» Assignment
Lines before the one containing "(676, 229) = (457, 225): none -> black hammer" are left out; copy that line and every later line through the end of the data exactly.

» Input data
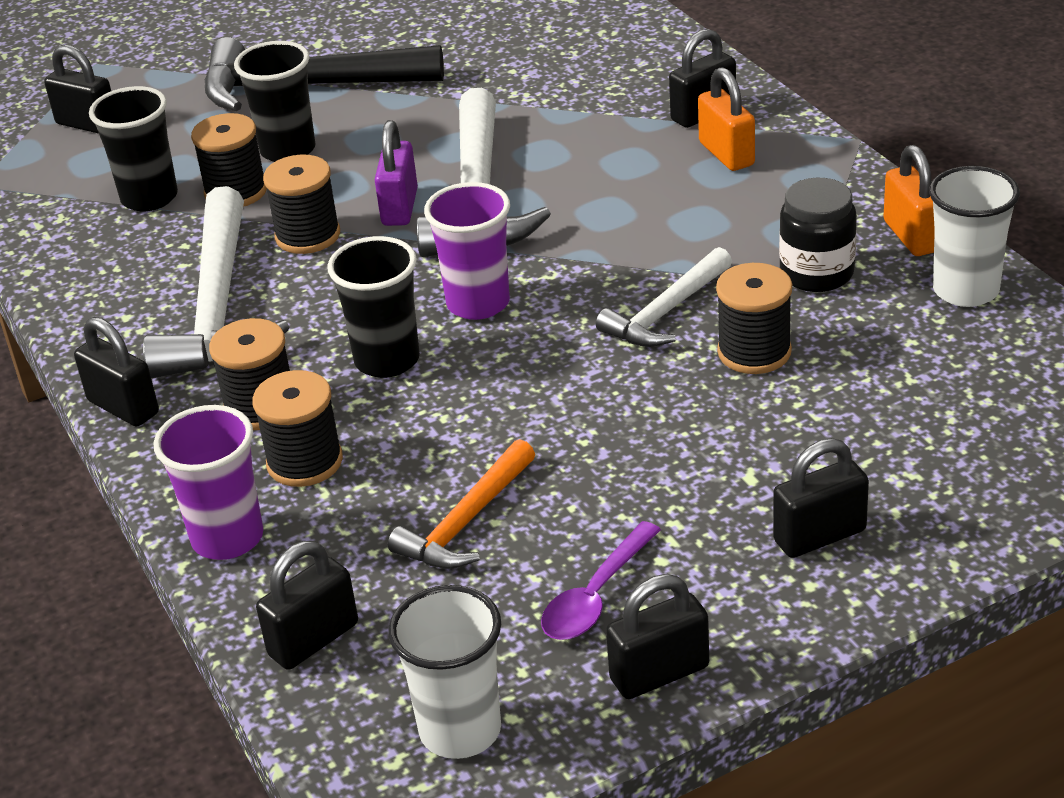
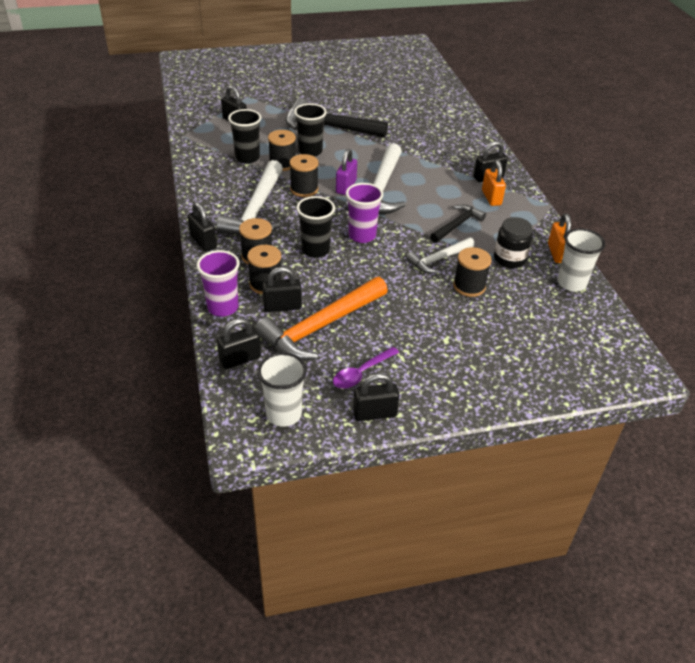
camera: 10 degrees right, 5 degrees up
(466, 522) = (321, 327): orange hammer -> orange hammer, size x1.77
(676, 229) = (457, 225): none -> black hammer
(819, 536) = (465, 373): black padlock -> black padlock (282, 306)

» Response box
(676, 229) = (457, 225): none -> black hammer
(819, 536) = (465, 373): black padlock -> black padlock (282, 306)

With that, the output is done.